Make an exact copy of the lines from the one containing "U6 pin GND: GND -> OUT" through the end of the material, including both ends but no pictures.

━━━━━━━━━━

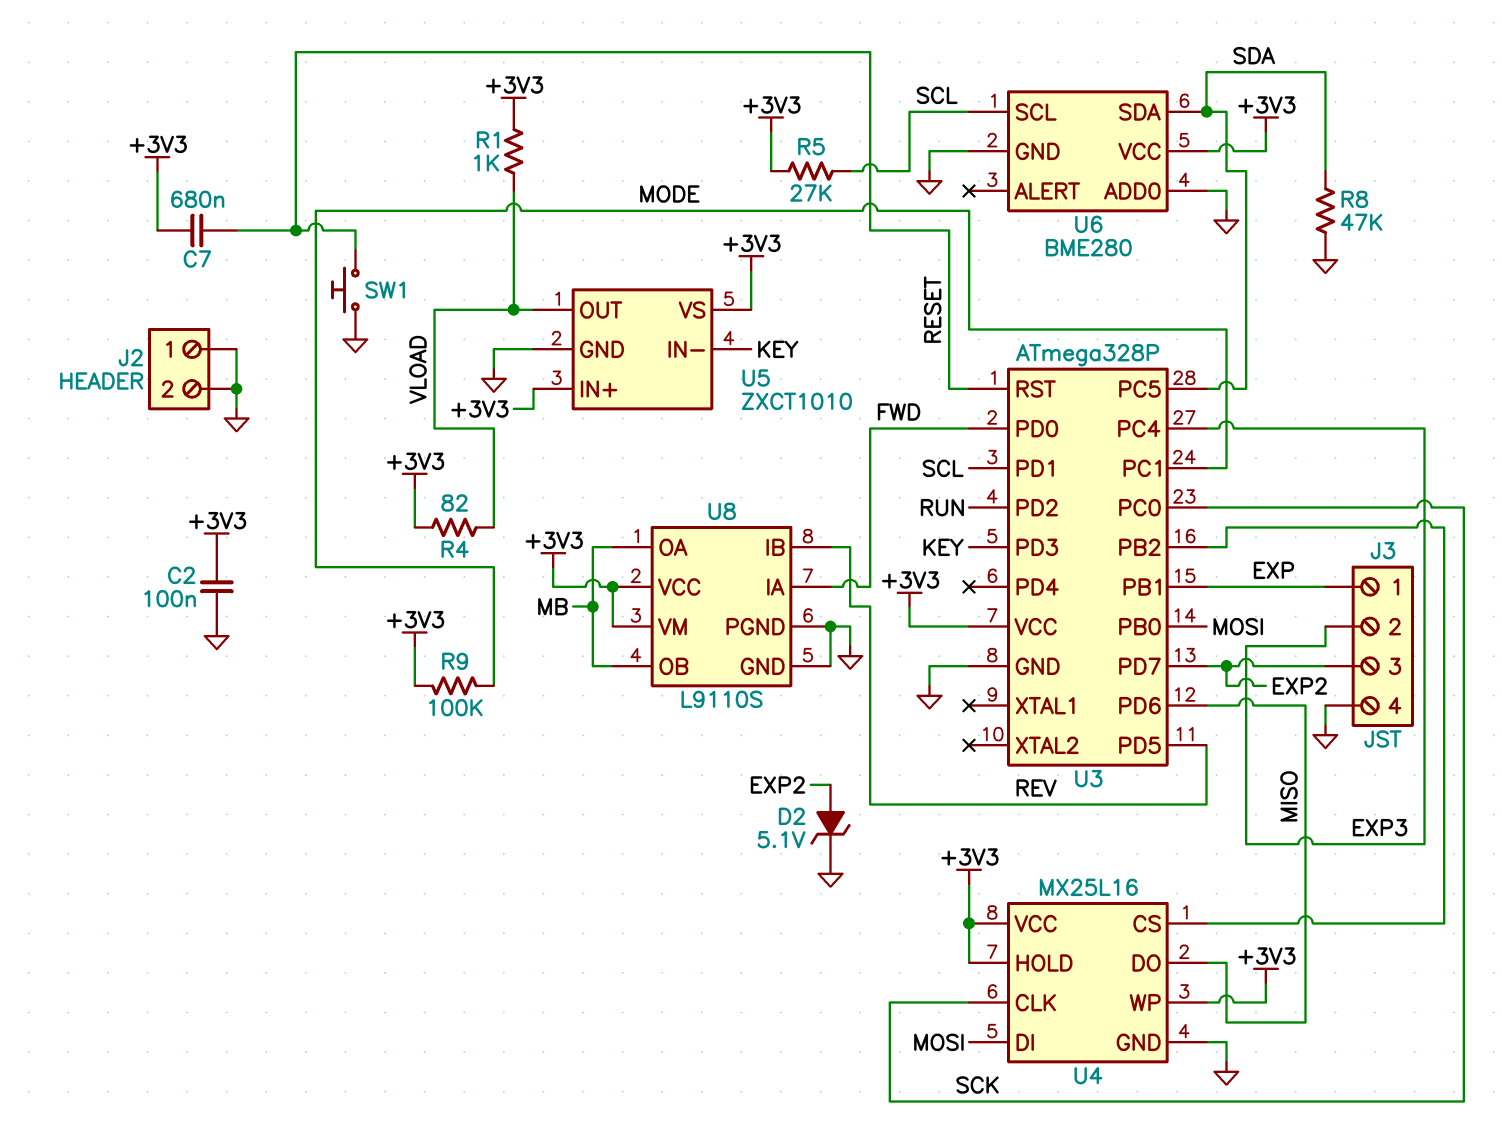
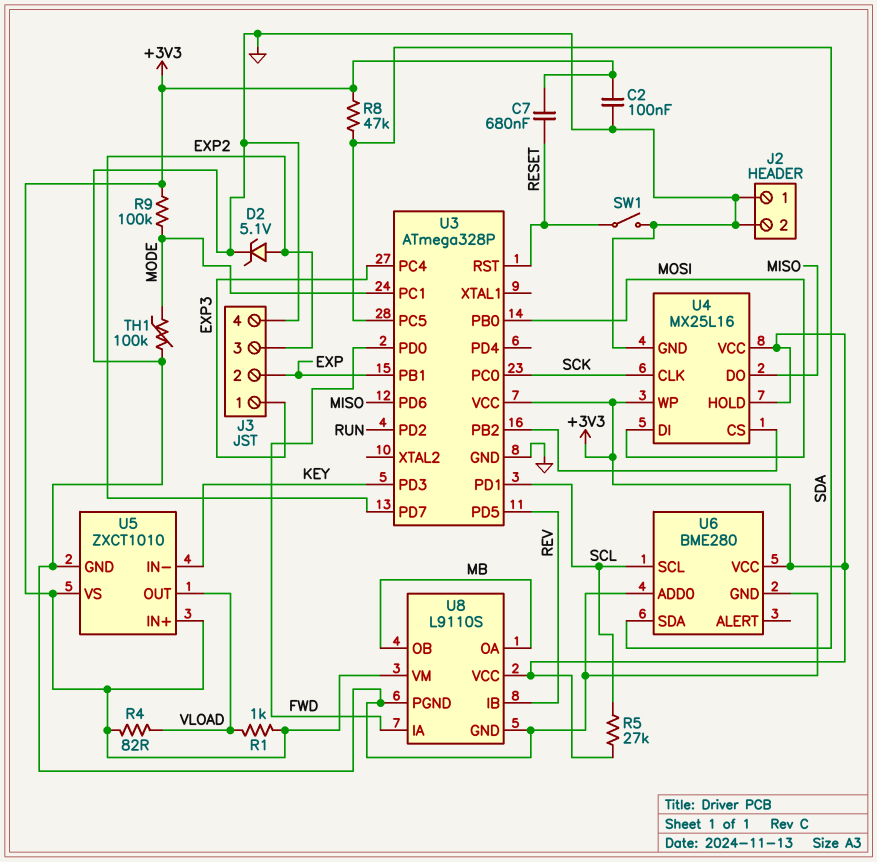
J3 pin 1: EXP -> EXP3
J3 pin 2: EXP3 -> EXP
R8: 47k (GND, SDA) -> 47k (+3V3, SDA)
SW1: button (GND, RESET) -> switch (GND, RESET)
TH1: none -> 100k (GND, MODE)

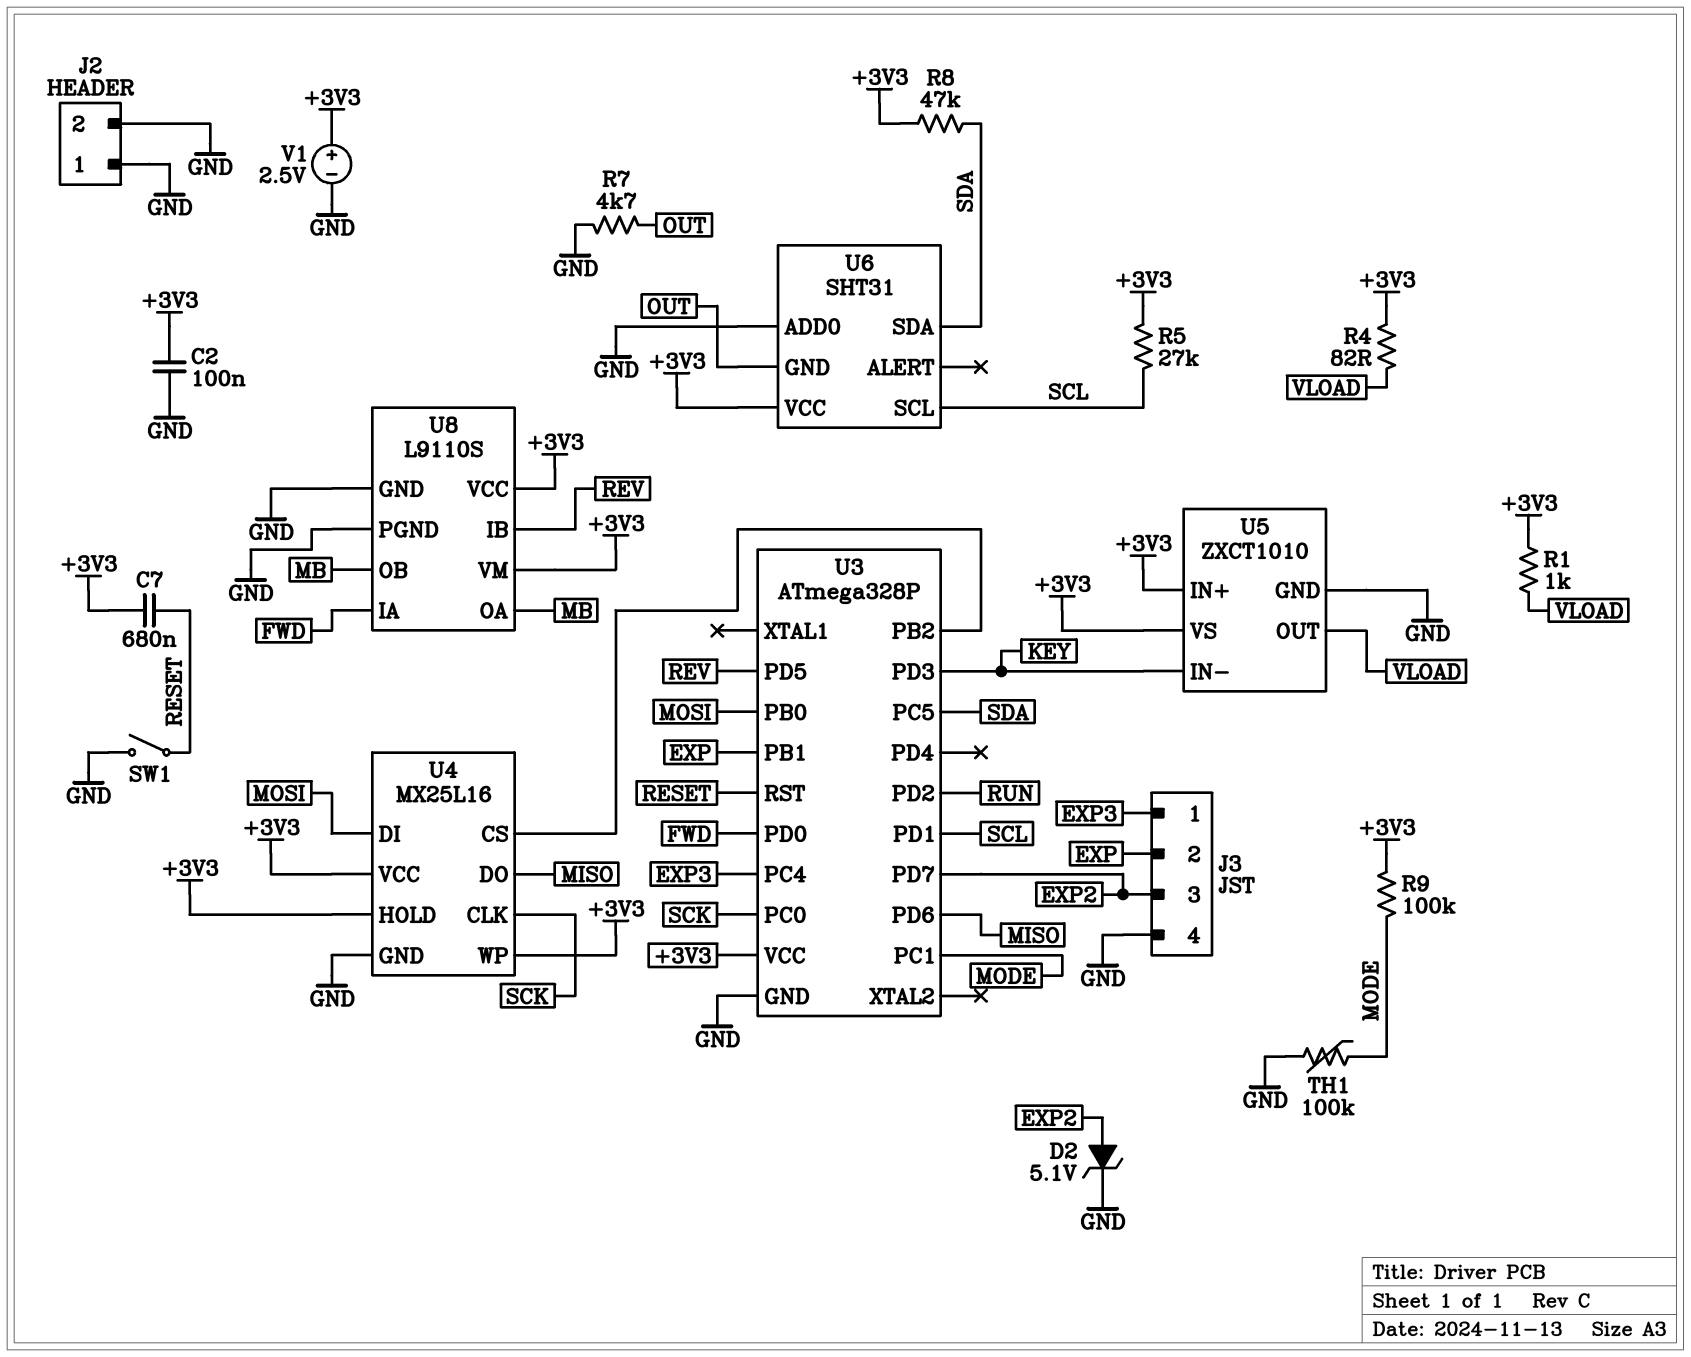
R7: none -> 4.7k (GND, OUT)
U6: BME280 -> SHT31
U6 pin GND: GND -> OUT
V1: none -> 2.5V (plus +3V3, minus GND)

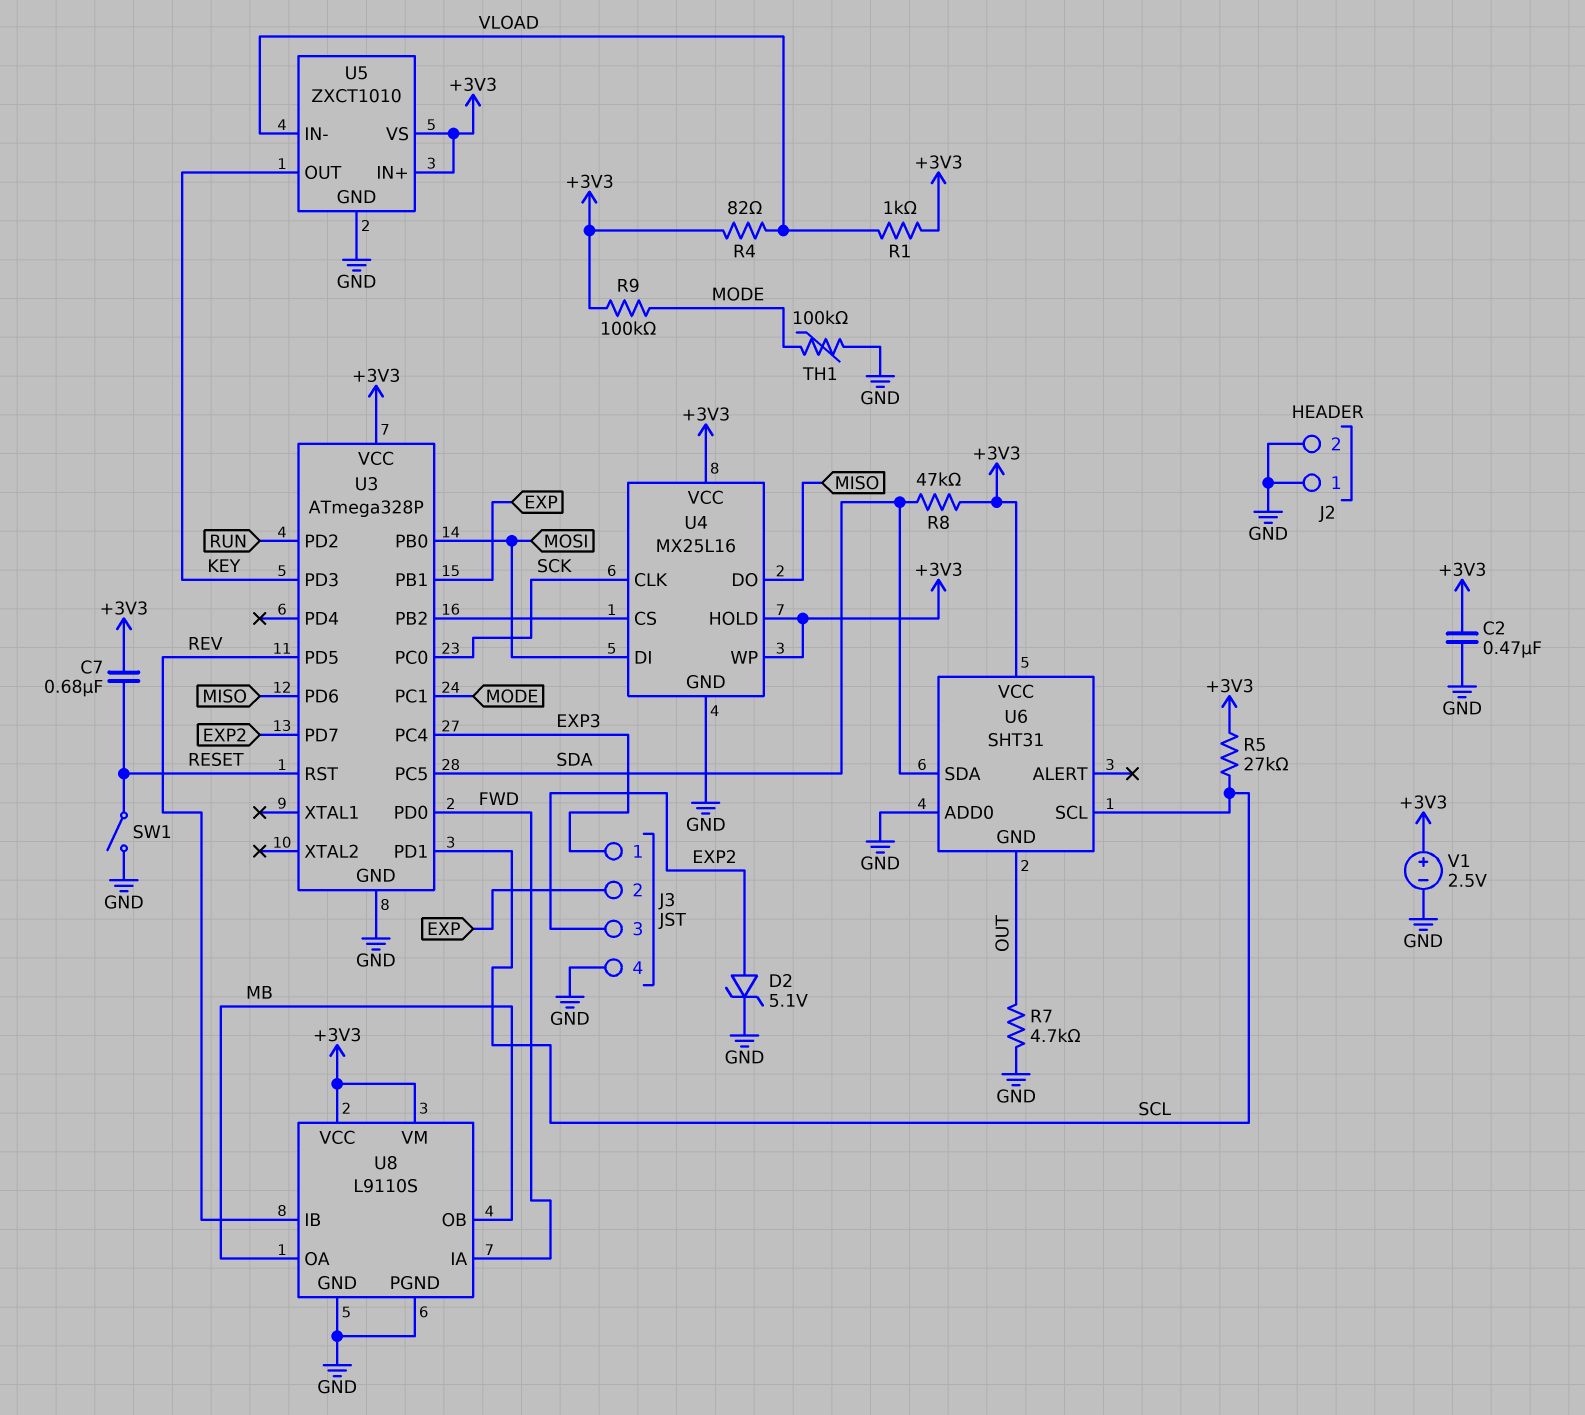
C2: 100nF (+3V3, GND) -> 470nF (+3V3, GND)
U5 pin IN-: KEY -> VLOAD
U5 pin OUT: VLOAD -> KEY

━━━━━━━━━━

# [Answer area]
U6 pin GND: GND -> OUT
V1: none -> 2.5V (plus +3V3, minus GND)

C2: 100nF (+3V3, GND) -> 470nF (+3V3, GND)
U5 pin IN-: KEY -> VLOAD
U5 pin OUT: VLOAD -> KEY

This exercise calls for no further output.